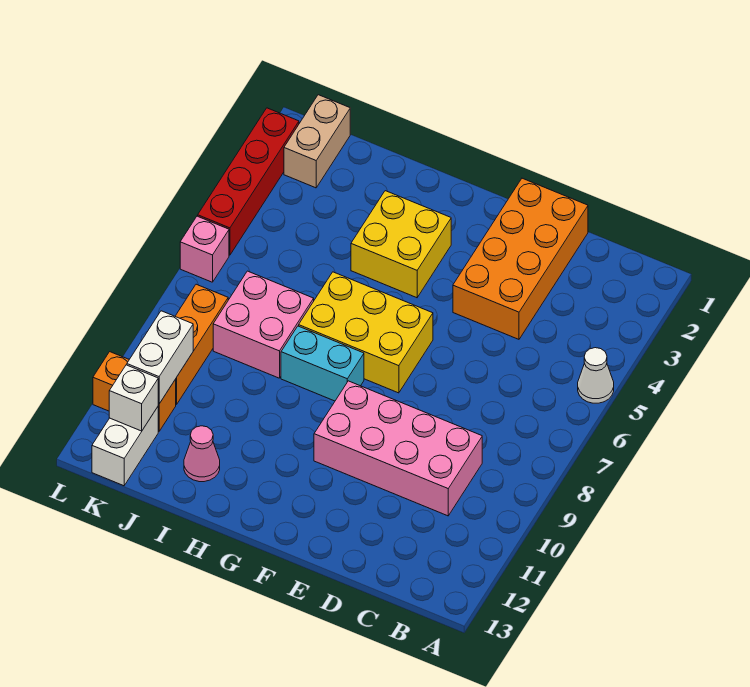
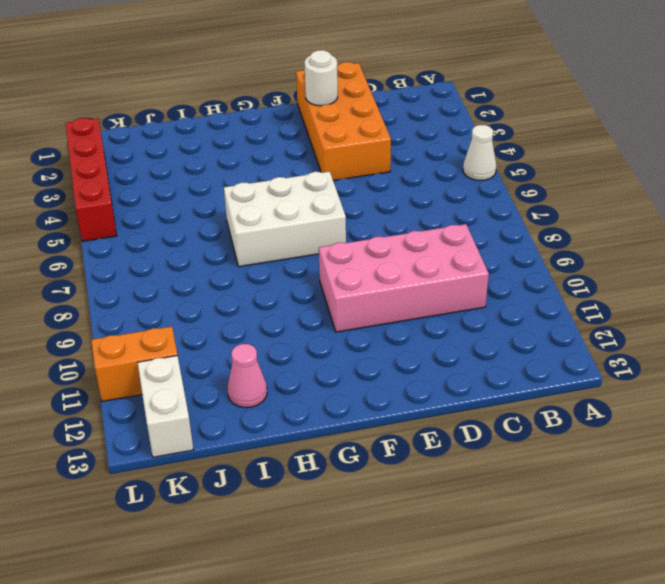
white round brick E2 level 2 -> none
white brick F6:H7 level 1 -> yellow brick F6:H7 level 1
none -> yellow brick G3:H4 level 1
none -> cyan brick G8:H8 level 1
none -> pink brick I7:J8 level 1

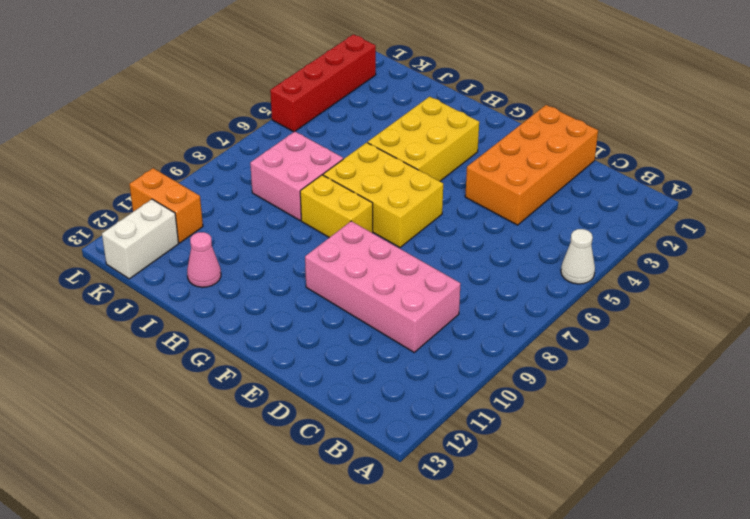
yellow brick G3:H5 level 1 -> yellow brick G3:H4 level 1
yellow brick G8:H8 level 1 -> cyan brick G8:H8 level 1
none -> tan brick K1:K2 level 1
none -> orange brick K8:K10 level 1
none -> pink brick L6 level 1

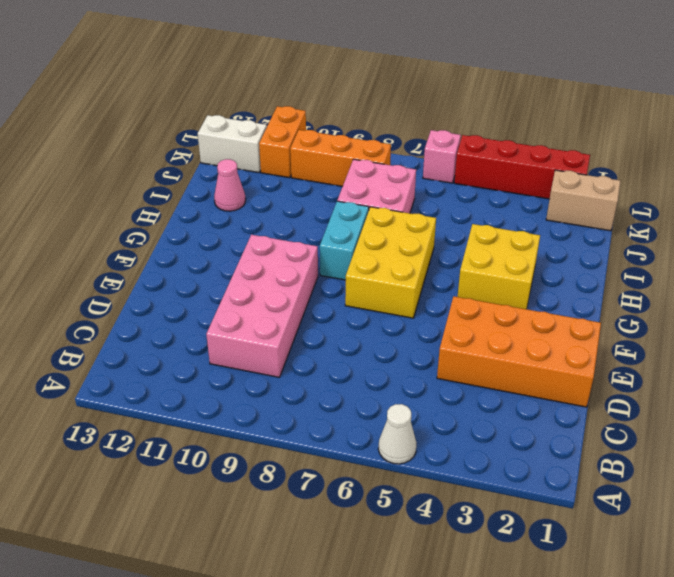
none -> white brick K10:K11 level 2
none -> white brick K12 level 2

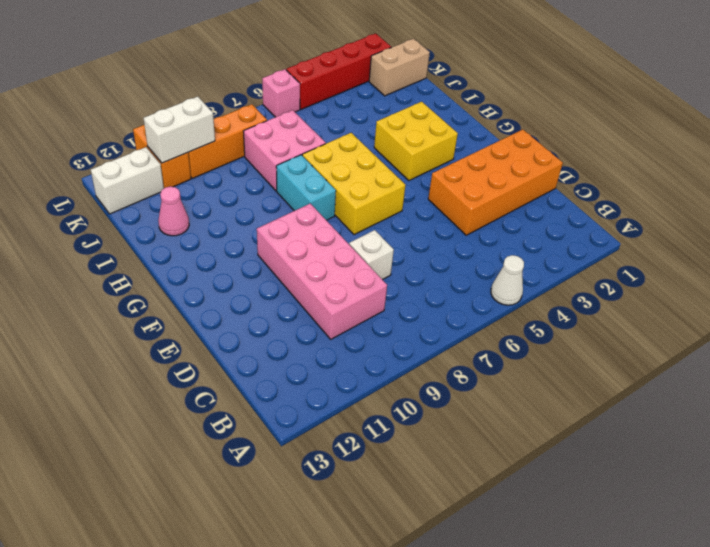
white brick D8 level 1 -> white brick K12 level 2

==

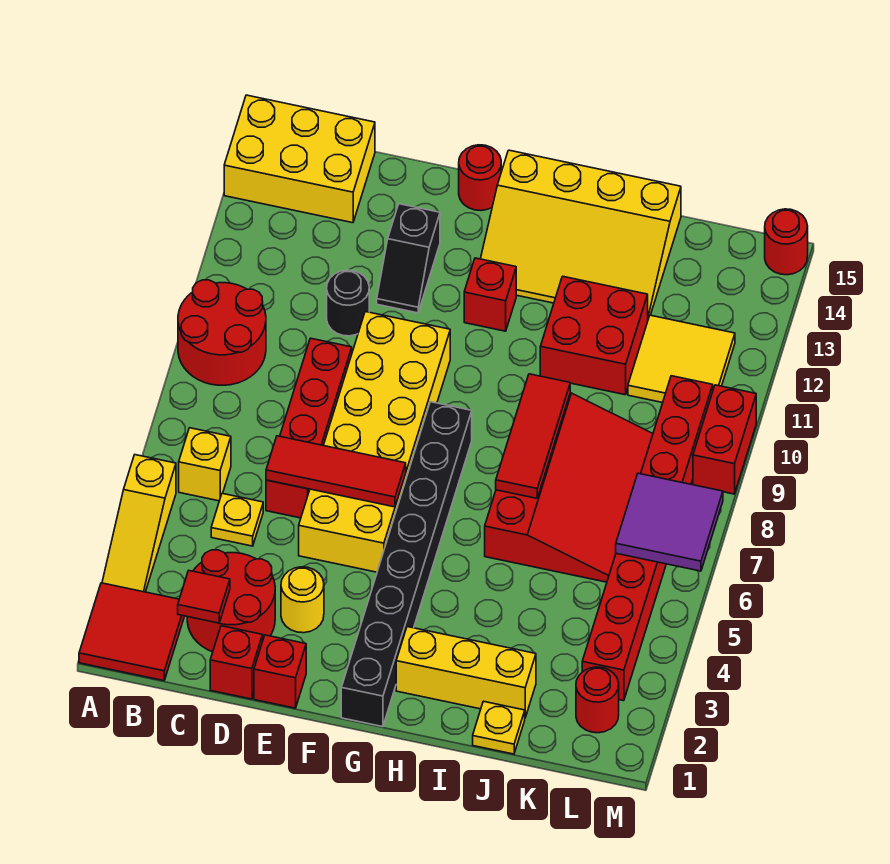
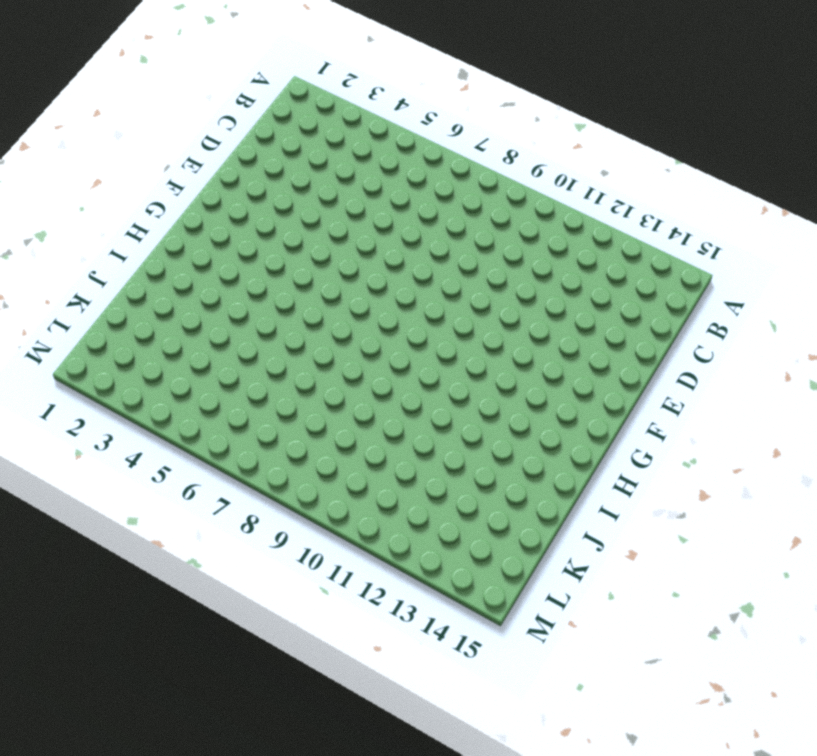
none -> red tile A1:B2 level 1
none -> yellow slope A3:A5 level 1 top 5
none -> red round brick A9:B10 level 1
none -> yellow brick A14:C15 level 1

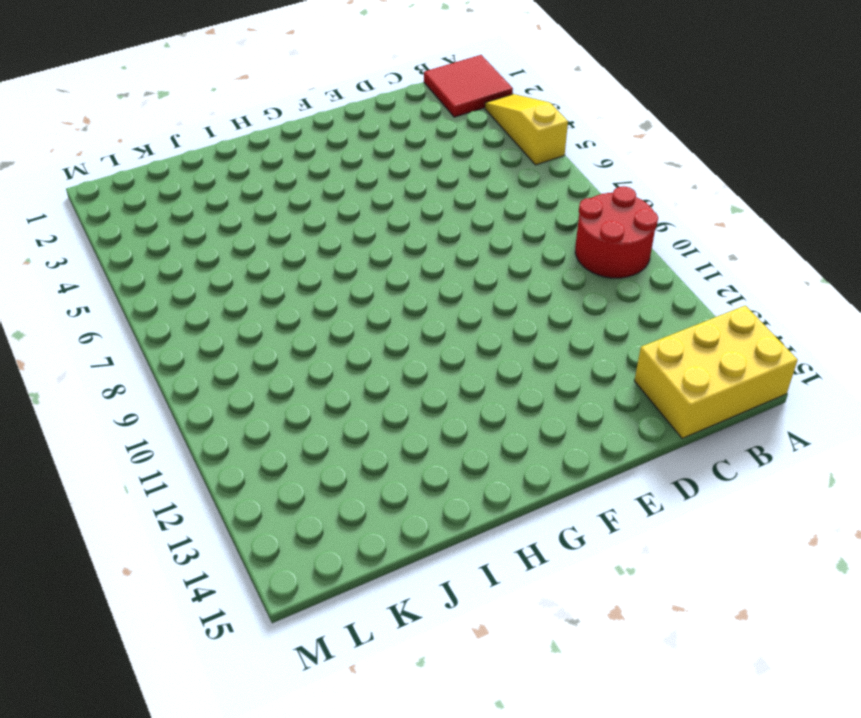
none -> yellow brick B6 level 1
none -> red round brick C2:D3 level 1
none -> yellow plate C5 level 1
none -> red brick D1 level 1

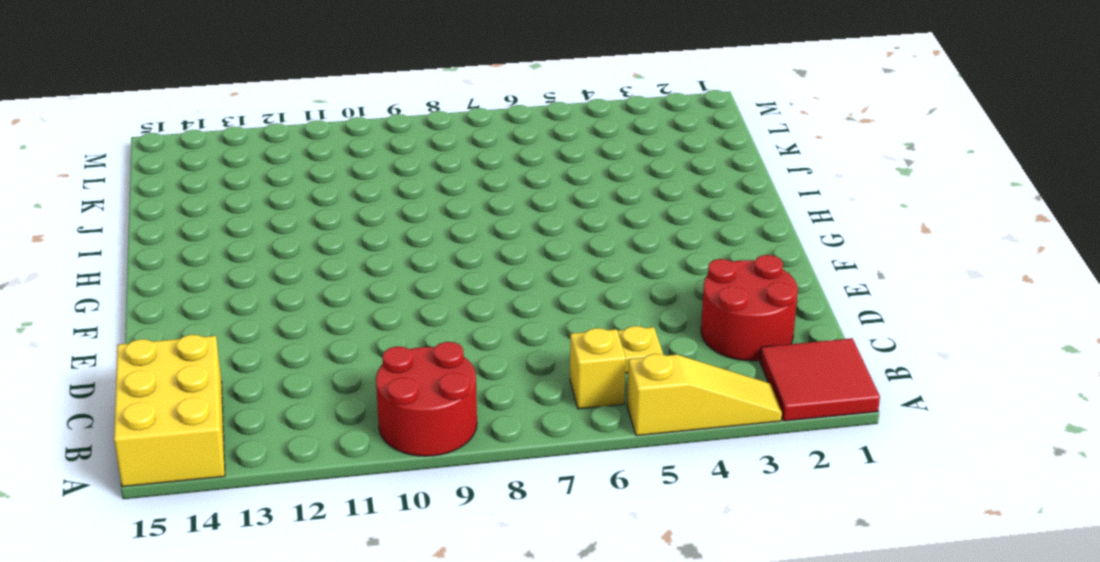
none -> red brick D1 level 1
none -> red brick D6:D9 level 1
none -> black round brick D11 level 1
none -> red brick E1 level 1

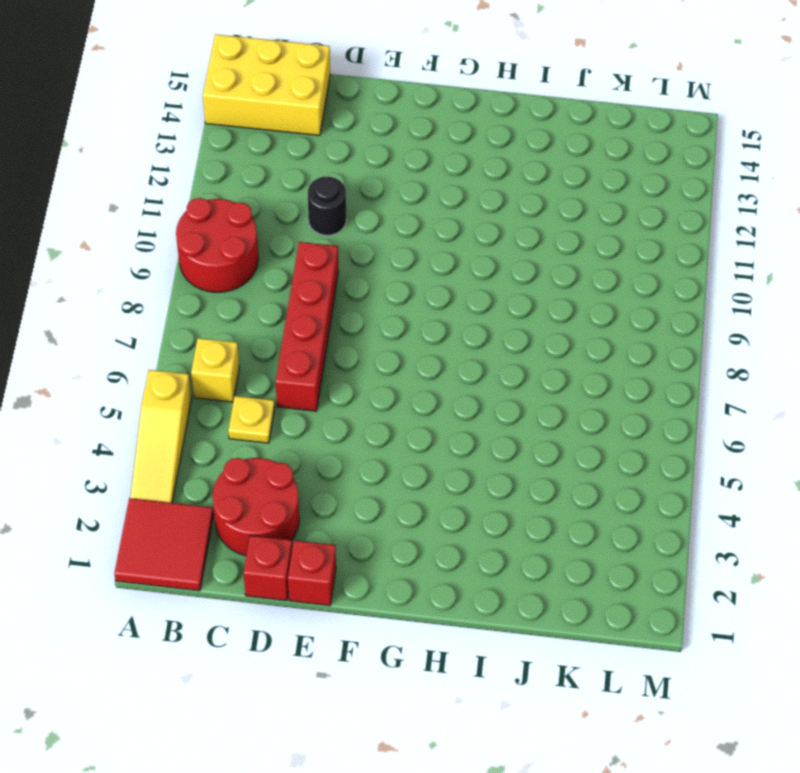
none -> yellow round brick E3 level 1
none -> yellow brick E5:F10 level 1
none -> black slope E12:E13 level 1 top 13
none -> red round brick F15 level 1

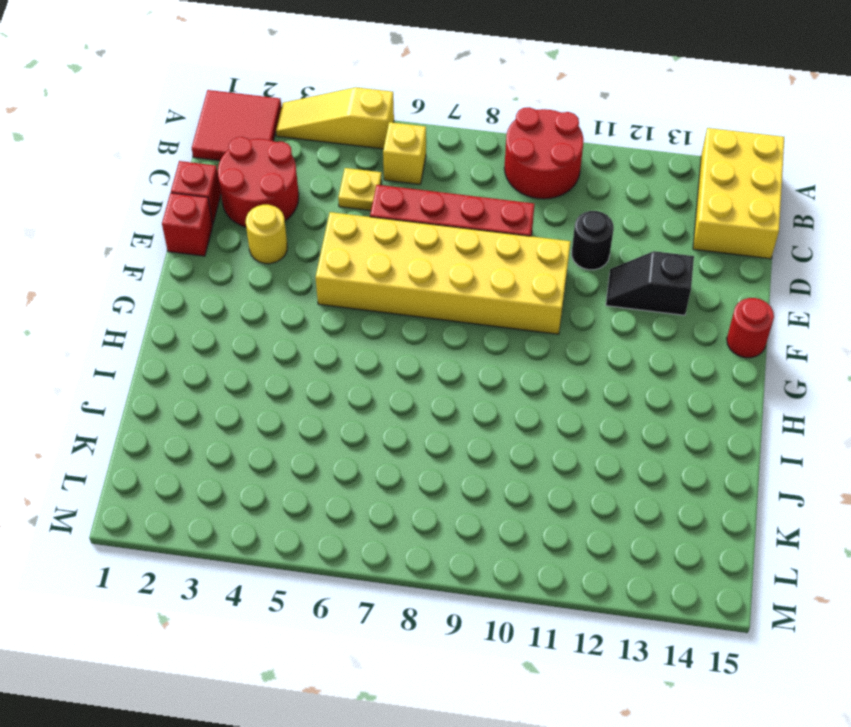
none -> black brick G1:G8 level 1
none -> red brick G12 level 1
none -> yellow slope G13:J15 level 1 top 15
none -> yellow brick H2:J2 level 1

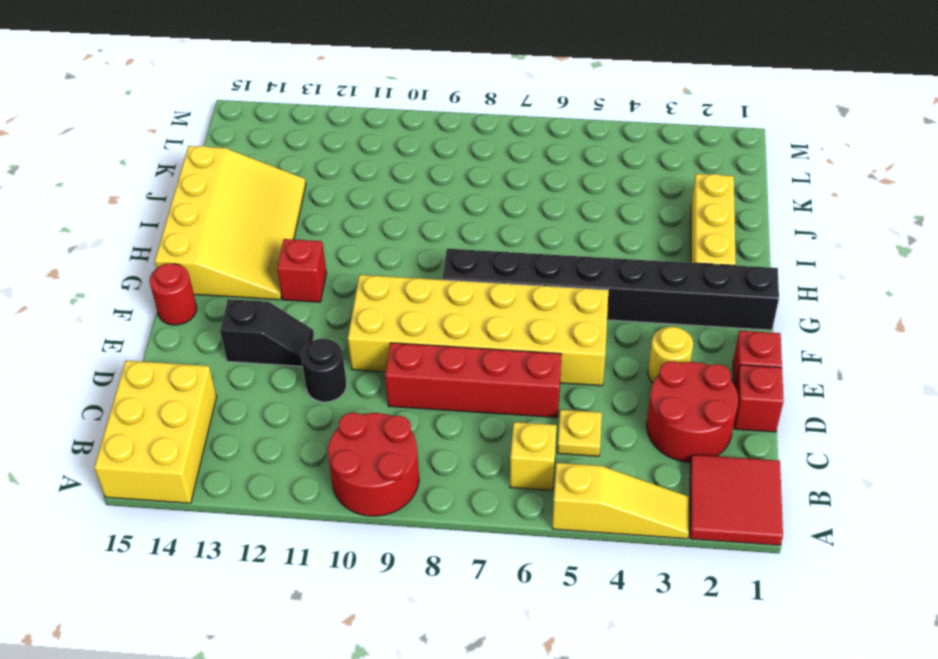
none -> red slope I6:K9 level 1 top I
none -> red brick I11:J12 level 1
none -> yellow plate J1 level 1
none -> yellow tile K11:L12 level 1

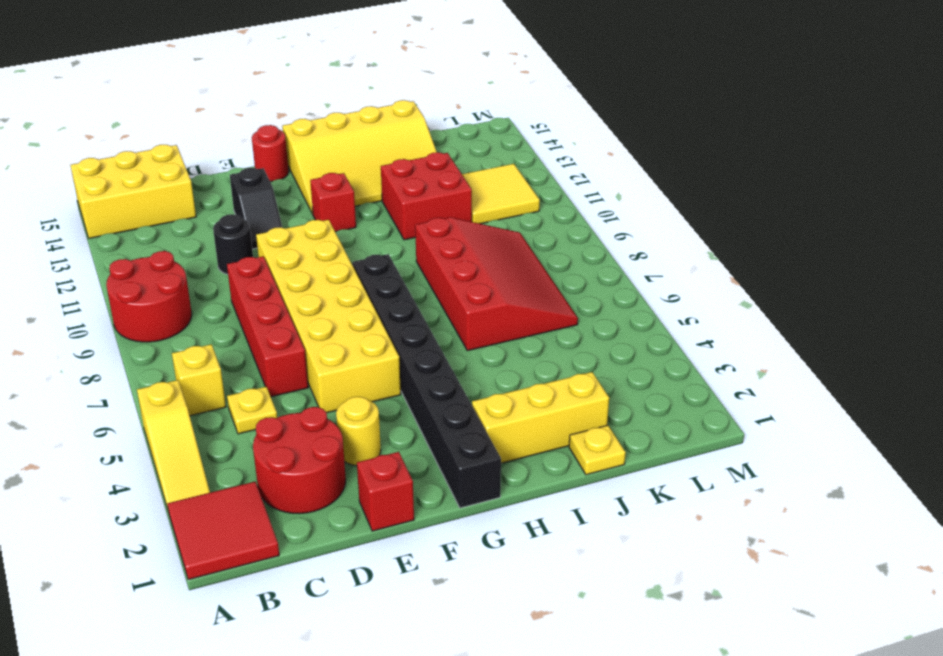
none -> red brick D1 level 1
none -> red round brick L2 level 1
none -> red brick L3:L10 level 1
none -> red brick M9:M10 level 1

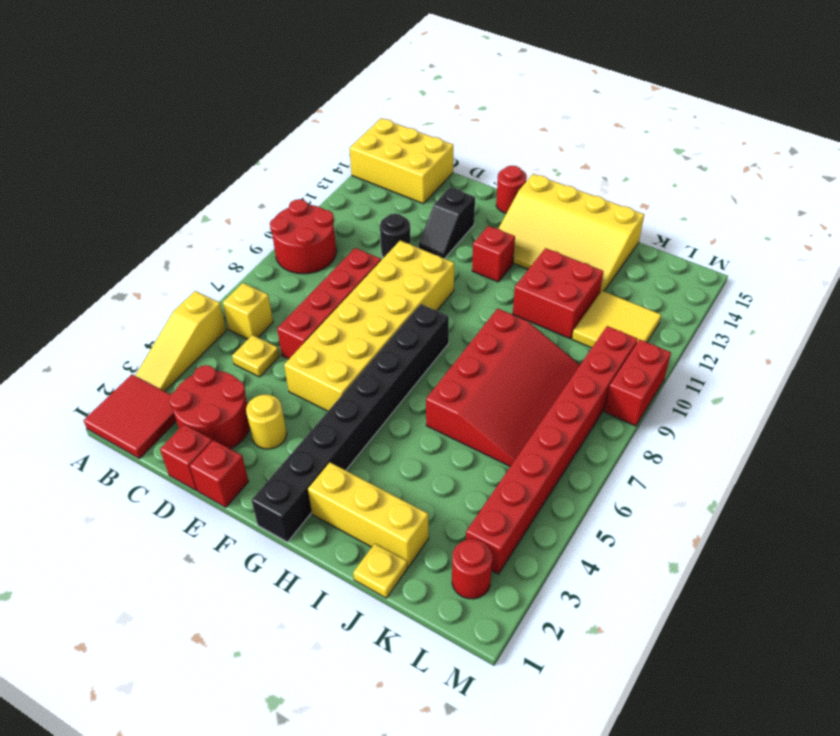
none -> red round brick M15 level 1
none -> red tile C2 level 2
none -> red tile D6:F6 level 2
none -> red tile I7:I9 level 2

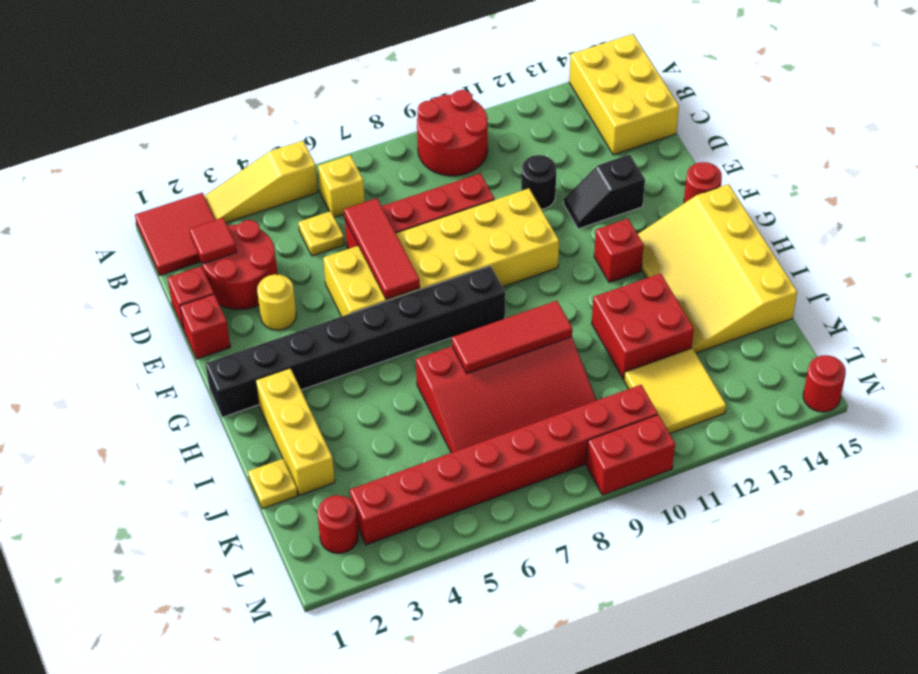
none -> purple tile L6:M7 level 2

### INSTRUCTIONS FOR THE TASK
Each line between the one holding "white brick F6:H7" and the one holding "white brick D8", inclusive, should be copied exactly as it appears above, and pictures should be omitted.

### TASK OUTPUT
white brick F6:H7 level 1 -> yellow brick F6:H7 level 1
none -> yellow brick G3:H4 level 1
none -> cyan brick G8:H8 level 1
none -> pink brick I7:J8 level 1

yellow brick G3:H5 level 1 -> yellow brick G3:H4 level 1
yellow brick G8:H8 level 1 -> cyan brick G8:H8 level 1
none -> tan brick K1:K2 level 1
none -> orange brick K8:K10 level 1
none -> pink brick L6 level 1

none -> white brick K10:K11 level 2
none -> white brick K12 level 2

white brick D8 level 1 -> white brick K12 level 2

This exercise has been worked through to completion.